**Data for this exercise:**
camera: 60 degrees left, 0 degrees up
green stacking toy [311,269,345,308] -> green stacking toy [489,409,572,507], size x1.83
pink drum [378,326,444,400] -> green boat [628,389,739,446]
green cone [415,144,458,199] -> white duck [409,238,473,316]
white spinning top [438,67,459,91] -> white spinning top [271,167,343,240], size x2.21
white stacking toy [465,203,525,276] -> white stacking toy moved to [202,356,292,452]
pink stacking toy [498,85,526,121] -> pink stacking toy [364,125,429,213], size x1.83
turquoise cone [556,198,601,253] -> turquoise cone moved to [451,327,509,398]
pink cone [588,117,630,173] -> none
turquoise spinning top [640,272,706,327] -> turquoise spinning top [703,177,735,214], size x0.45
...
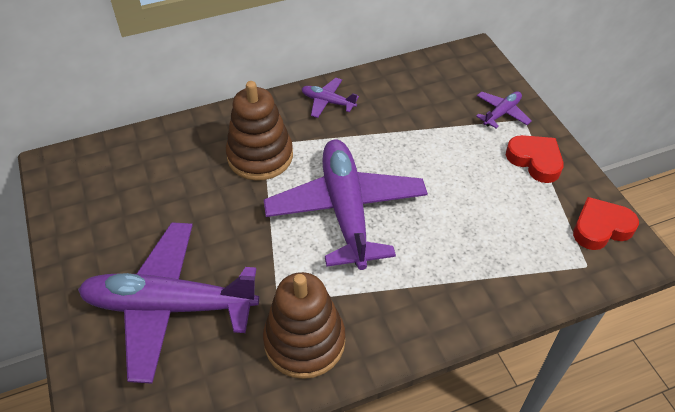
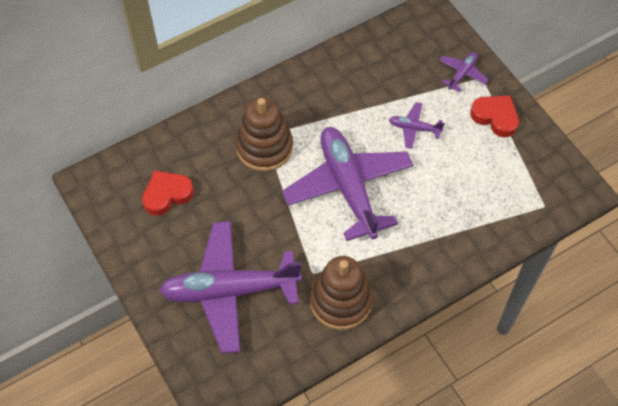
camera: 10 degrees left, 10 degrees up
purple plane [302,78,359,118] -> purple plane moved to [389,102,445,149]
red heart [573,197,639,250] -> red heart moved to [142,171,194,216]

**Exercise requirements:**
Go through the data and show each line that holds "green".

**Your response:**
green stacking toy [311,269,345,308] -> green stacking toy [489,409,572,507], size x1.83
pink drum [378,326,444,400] -> green boat [628,389,739,446]
green cone [415,144,458,199] -> white duck [409,238,473,316]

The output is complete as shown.